◆ INPUT DATA
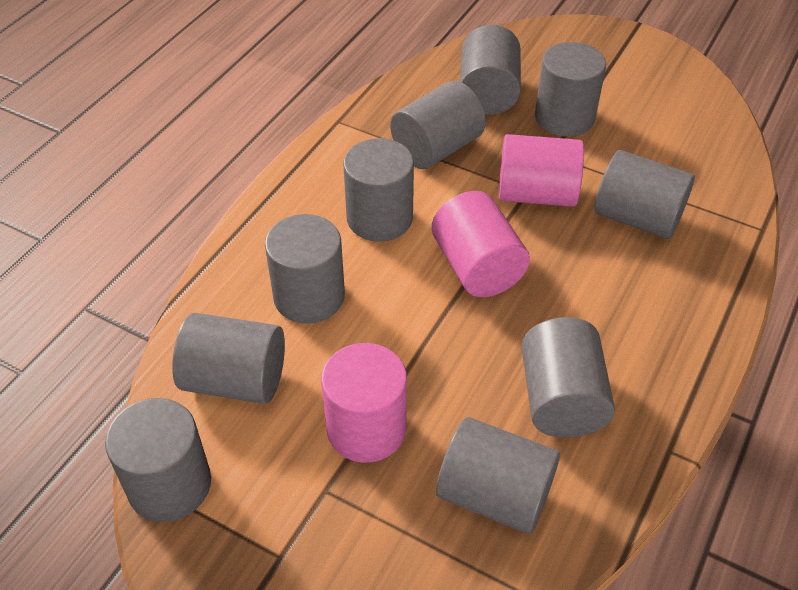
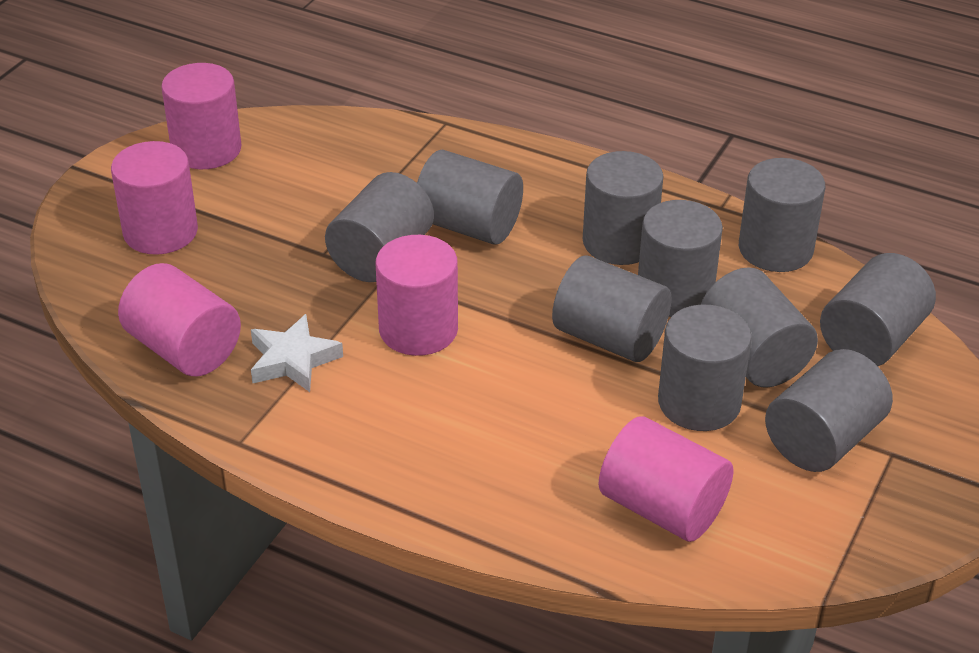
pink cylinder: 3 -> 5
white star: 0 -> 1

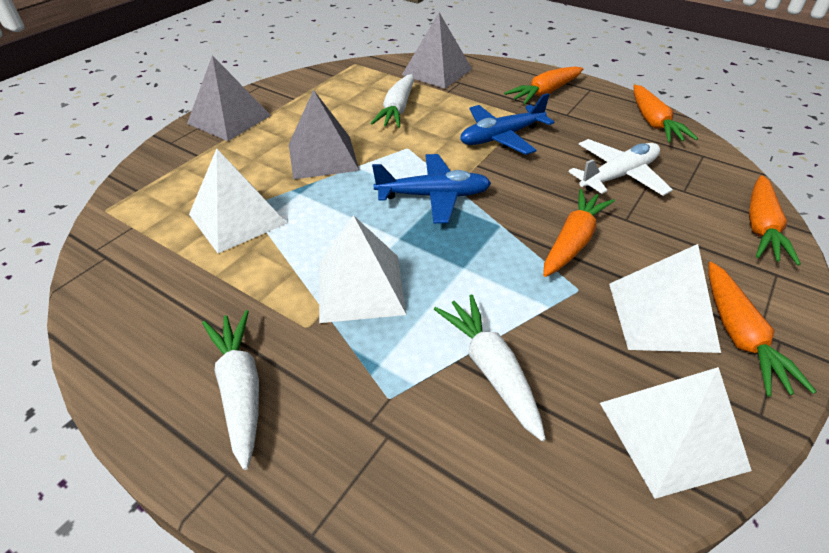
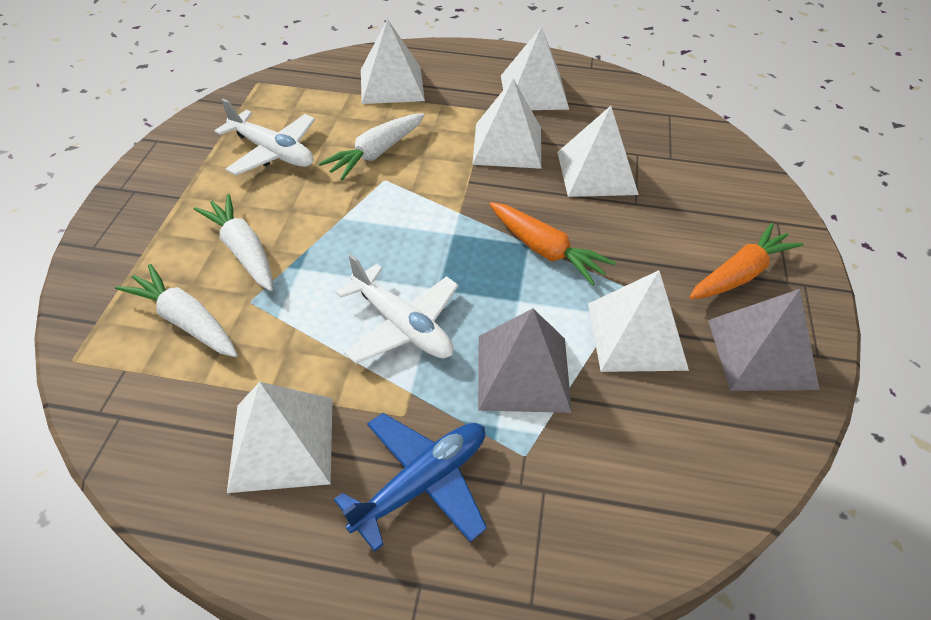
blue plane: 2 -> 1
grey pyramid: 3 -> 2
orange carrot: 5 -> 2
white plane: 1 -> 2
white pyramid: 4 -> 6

◆ ABOUT THIS EXERCISE
Would you repeat, exactly and with nothing added, every line from the line containing "blue plane: 2 -> 1" through the last line of the records above?

◆ RESPONSE BELOW
blue plane: 2 -> 1
grey pyramid: 3 -> 2
orange carrot: 5 -> 2
white plane: 1 -> 2
white pyramid: 4 -> 6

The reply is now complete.